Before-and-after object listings
==*==

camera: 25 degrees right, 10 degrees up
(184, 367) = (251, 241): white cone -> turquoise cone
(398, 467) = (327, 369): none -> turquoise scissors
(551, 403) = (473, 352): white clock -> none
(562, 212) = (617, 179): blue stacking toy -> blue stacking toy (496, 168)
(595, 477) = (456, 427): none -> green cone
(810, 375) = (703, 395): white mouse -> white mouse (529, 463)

==*==

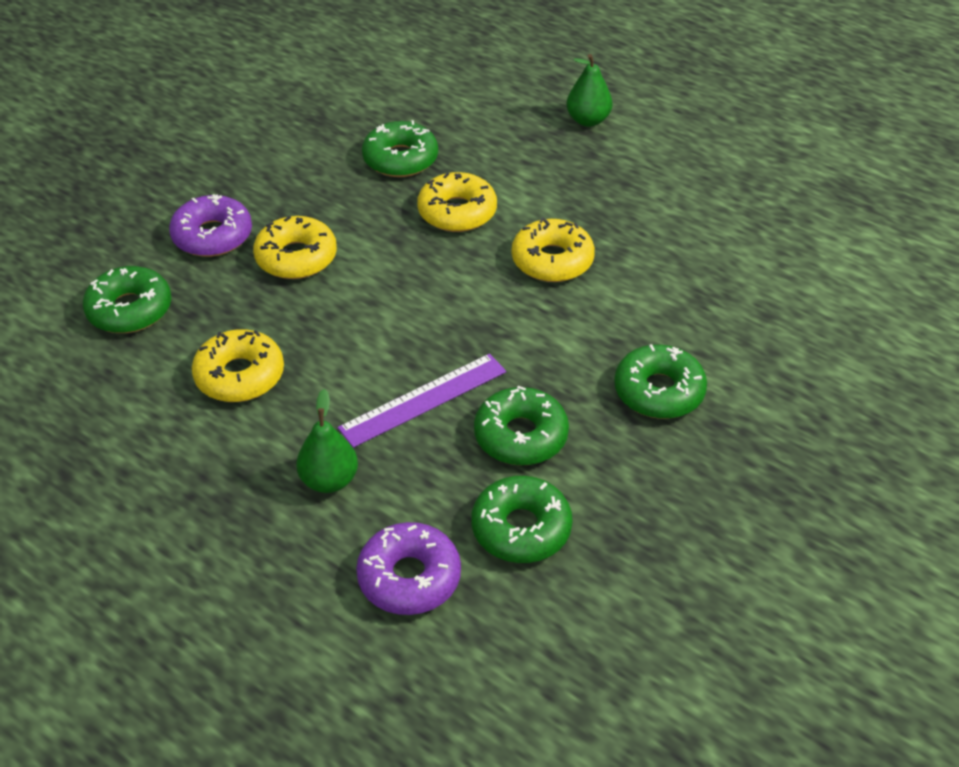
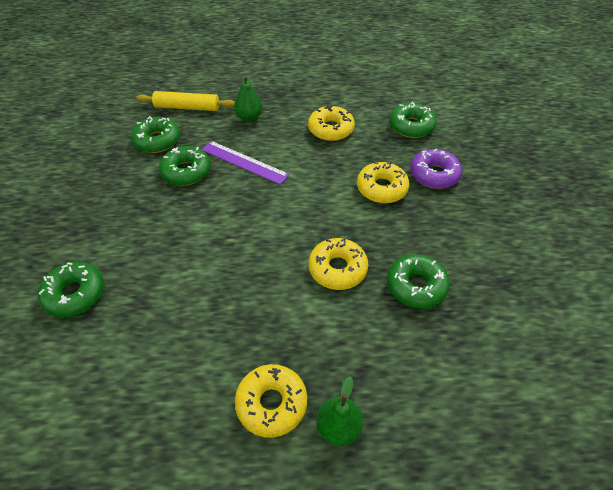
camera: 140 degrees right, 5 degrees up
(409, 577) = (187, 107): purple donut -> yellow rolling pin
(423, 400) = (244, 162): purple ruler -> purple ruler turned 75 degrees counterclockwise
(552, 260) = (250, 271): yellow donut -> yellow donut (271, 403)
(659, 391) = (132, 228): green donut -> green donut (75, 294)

==*==

** TASK TO COMPLETE **
What is needed is a verbatim copy of every line in the records above from the one containing "(423, 400) = (244, 162): purple" down to the one containing "(659, 391) = (132, 228): green", both included, and nothing more.

** EXERCISE ANSWER **
(423, 400) = (244, 162): purple ruler -> purple ruler turned 75 degrees counterclockwise
(552, 260) = (250, 271): yellow donut -> yellow donut (271, 403)
(659, 391) = (132, 228): green donut -> green donut (75, 294)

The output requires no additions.